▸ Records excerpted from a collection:
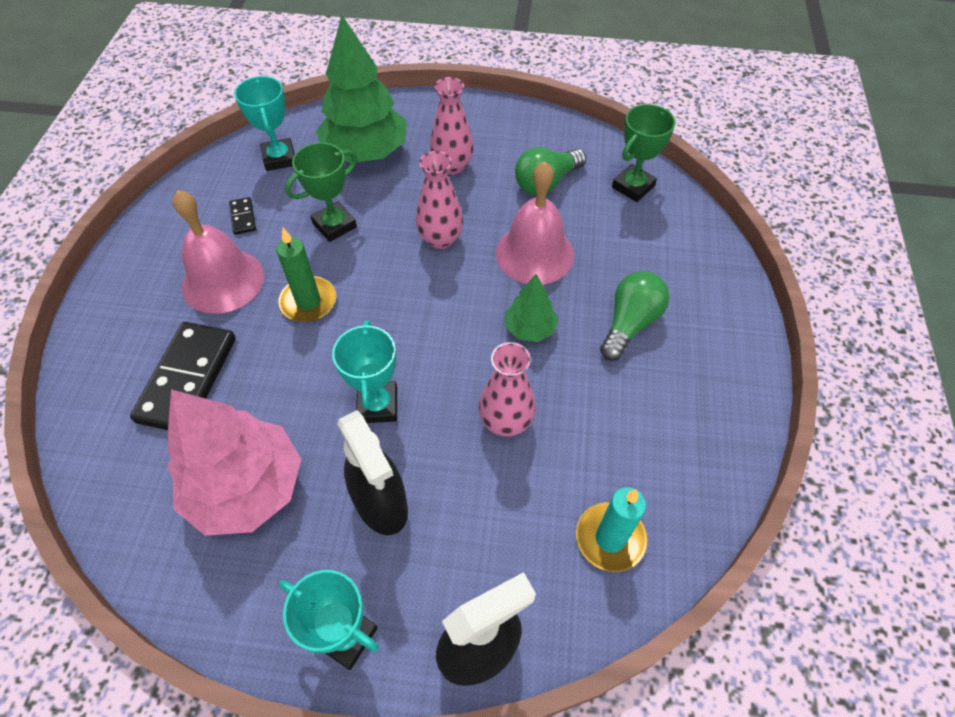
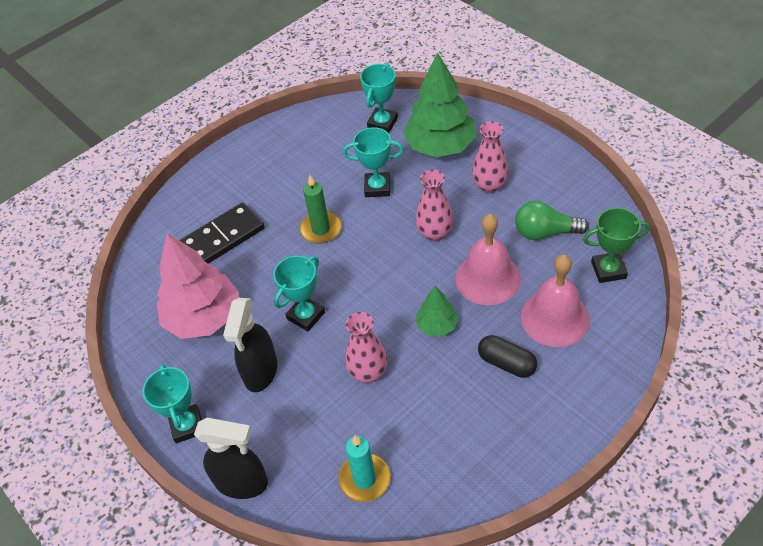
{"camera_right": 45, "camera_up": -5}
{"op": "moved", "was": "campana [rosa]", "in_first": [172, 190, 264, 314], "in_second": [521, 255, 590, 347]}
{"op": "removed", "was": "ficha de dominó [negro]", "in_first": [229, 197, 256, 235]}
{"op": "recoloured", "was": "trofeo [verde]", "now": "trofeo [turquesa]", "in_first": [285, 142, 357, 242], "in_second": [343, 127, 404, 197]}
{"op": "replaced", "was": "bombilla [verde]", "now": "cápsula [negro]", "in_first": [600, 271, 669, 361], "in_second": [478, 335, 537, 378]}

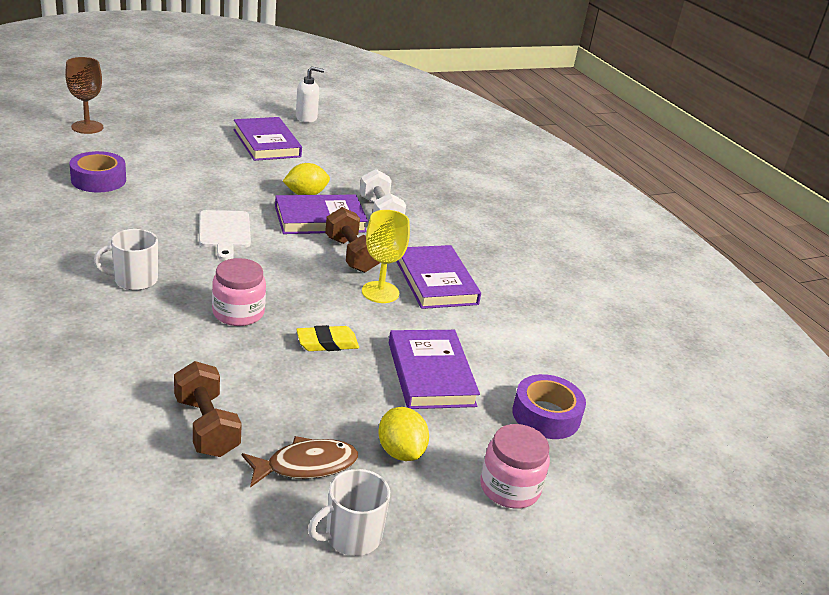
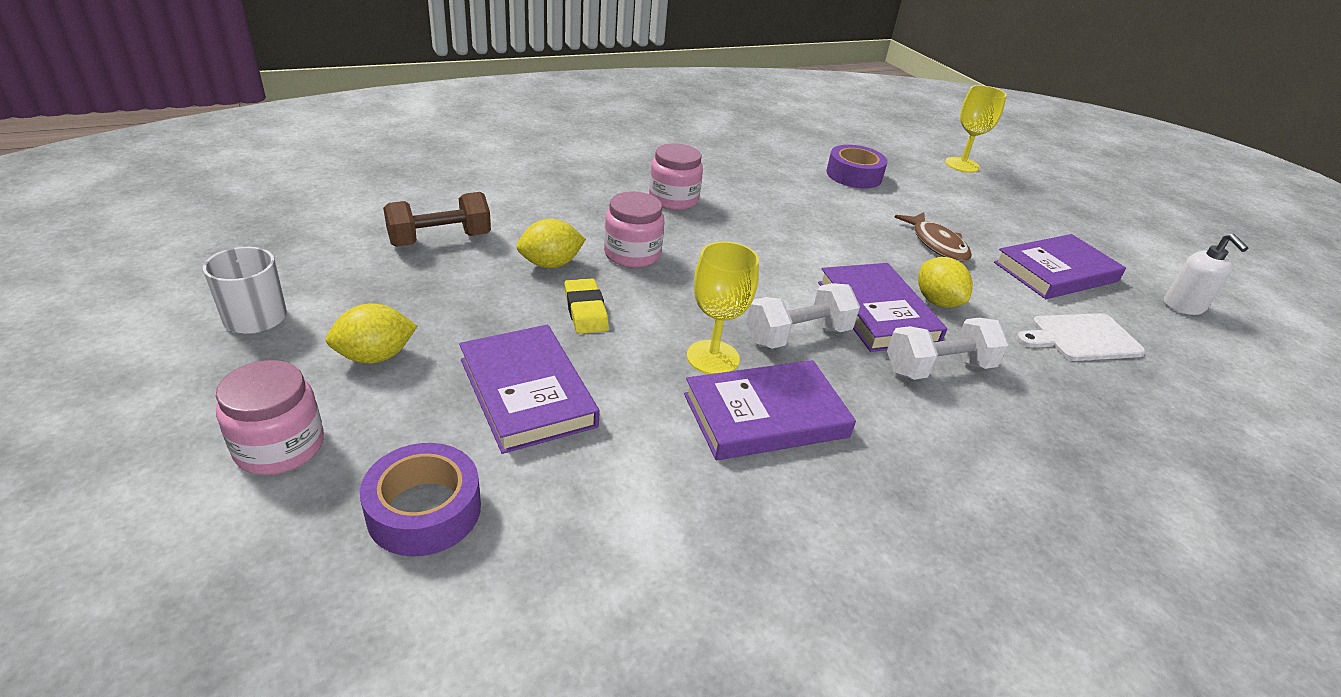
{"camera_right": 90, "camera_up": 5}
{"op": "recoloured", "was": "copa [marrón]", "now": "copa [amarillo]", "in_first": [65, 57, 103, 134], "in_second": [945, 85, 1007, 173]}
{"op": "replaced", "was": "taza [blanco]", "now": "tarro [rosa]", "in_first": [94, 229, 158, 290], "in_second": [649, 143, 703, 210]}
{"op": "moved", "was": "tabla de cortar [blanco]", "in_first": [199, 210, 251, 261], "in_second": [1016, 313, 1145, 361]}
{"op": "moved", "was": "pez [marrón]", "in_first": [242, 436, 358, 487], "in_second": [894, 212, 972, 262]}
{"op": "recoloured", "was": "mancuerna [marrón]", "now": "mancuerna [blanco]", "in_first": [325, 207, 380, 273], "in_second": [746, 283, 860, 349]}
{"op": "turned", "was": "libro [morado]", "in_first": [389, 330, 480, 409], "in_second": [459, 325, 600, 454], "clockwise": 75}
{"op": "added", "now": "limón [amarillo]", "in_second": [516, 219, 586, 268]}

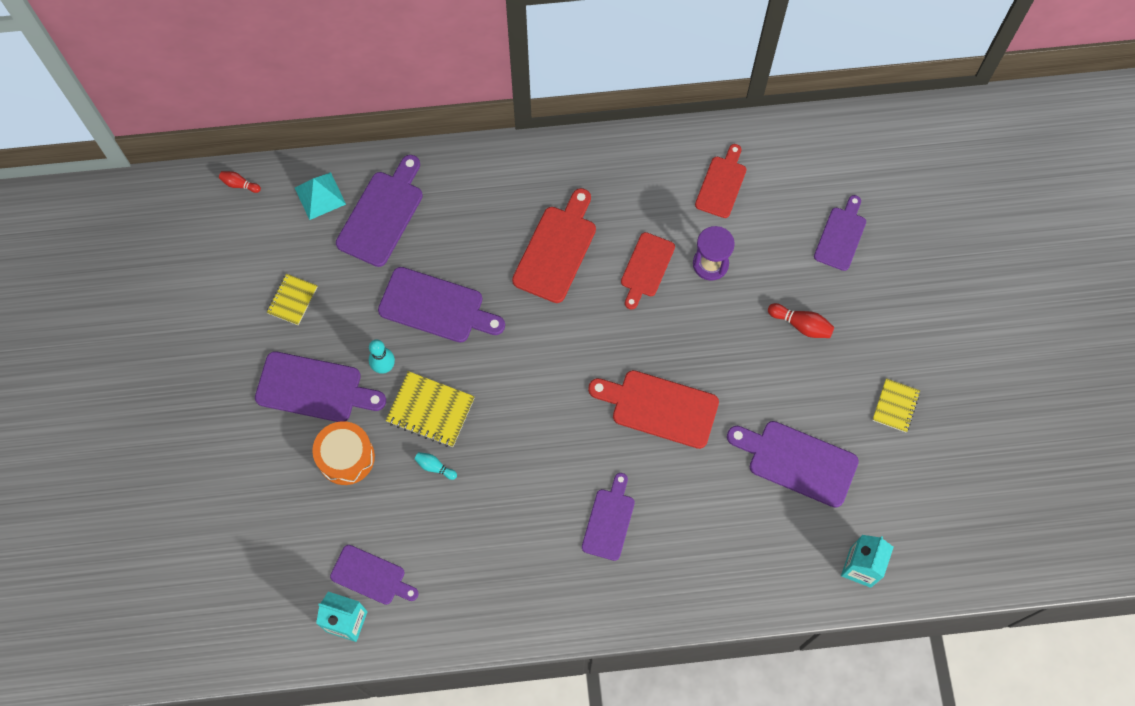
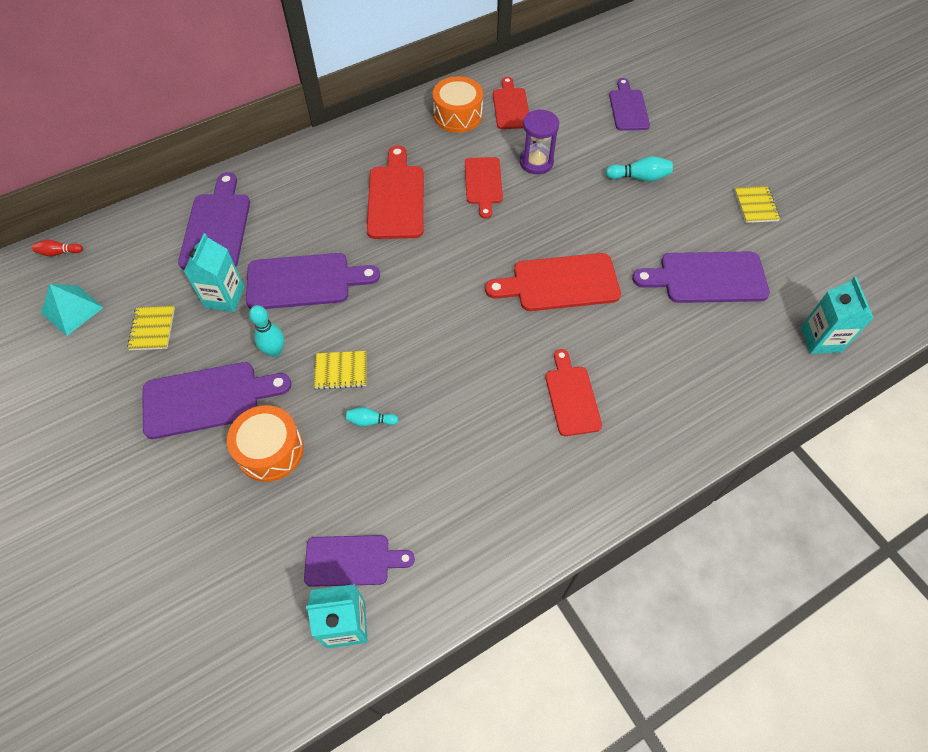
{"camera_right": -25, "camera_up": -10}
{"op": "moved", "was": "pirámide [turquesa]", "in_first": [295, 172, 346, 220], "in_second": [41, 284, 104, 336]}
{"op": "resized", "was": "cuaderno [amarillo]", "in_first": [385, 371, 475, 447], "in_second": [314, 351, 367, 390], "ratio": 0.64}
{"op": "recoloured", "was": "tabla de cortar [morado]", "now": "tabla de cortar [rojo]", "in_first": [582, 473, 635, 561], "in_second": [545, 349, 602, 436]}
{"op": "recoloured", "was": "bolo [rojo]", "now": "bolo [turquesa]", "in_first": [768, 303, 834, 338], "in_second": [605, 156, 673, 181]}
{"op": "added", "now": "cartón de leche [turquesa]", "in_second": [184, 233, 244, 312]}
{"op": "added", "now": "tambor [naranja]", "in_second": [433, 76, 483, 133]}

▸ PROBLEM DESCRIPTION: Repeat the data exactly. No pictures should appear.

▸ OUTPUT FOR THIS EXERCISE:
{"camera_right": 45, "camera_up": -5}
{"op": "moved", "was": "campana [rosa]", "in_first": [172, 190, 264, 314], "in_second": [521, 255, 590, 347]}
{"op": "removed", "was": "ficha de dominó [negro]", "in_first": [229, 197, 256, 235]}
{"op": "recoloured", "was": "trofeo [verde]", "now": "trofeo [turquesa]", "in_first": [285, 142, 357, 242], "in_second": [343, 127, 404, 197]}
{"op": "replaced", "was": "bombilla [verde]", "now": "cápsula [negro]", "in_first": [600, 271, 669, 361], "in_second": [478, 335, 537, 378]}

{"camera_right": 90, "camera_up": 5}
{"op": "recoloured", "was": "copa [marrón]", "now": "copa [amarillo]", "in_first": [65, 57, 103, 134], "in_second": [945, 85, 1007, 173]}
{"op": "replaced", "was": "taza [blanco]", "now": "tarro [rosa]", "in_first": [94, 229, 158, 290], "in_second": [649, 143, 703, 210]}
{"op": "moved", "was": "tabla de cortar [blanco]", "in_first": [199, 210, 251, 261], "in_second": [1016, 313, 1145, 361]}
{"op": "moved", "was": "pez [marrón]", "in_first": [242, 436, 358, 487], "in_second": [894, 212, 972, 262]}
{"op": "recoloured", "was": "mancuerna [marrón]", "now": "mancuerna [blanco]", "in_first": [325, 207, 380, 273], "in_second": [746, 283, 860, 349]}
{"op": "turned", "was": "libro [morado]", "in_first": [389, 330, 480, 409], "in_second": [459, 325, 600, 454], "clockwise": 75}
{"op": "added", "now": "limón [amarillo]", "in_second": [516, 219, 586, 268]}

{"camera_right": -25, "camera_up": -10}
{"op": "moved", "was": "pirámide [turquesa]", "in_first": [295, 172, 346, 220], "in_second": [41, 284, 104, 336]}
{"op": "resized", "was": "cuaderno [amarillo]", "in_first": [385, 371, 475, 447], "in_second": [314, 351, 367, 390], "ratio": 0.64}
{"op": "recoloured", "was": "tabla de cortar [morado]", "now": "tabla de cortar [rojo]", "in_first": [582, 473, 635, 561], "in_second": [545, 349, 602, 436]}
{"op": "recoloured", "was": "bolo [rojo]", "now": "bolo [turquesa]", "in_first": [768, 303, 834, 338], "in_second": [605, 156, 673, 181]}
{"op": "added", "now": "cartón de leche [turquesa]", "in_second": [184, 233, 244, 312]}
{"op": "added", "now": "tambor [naranja]", "in_second": [433, 76, 483, 133]}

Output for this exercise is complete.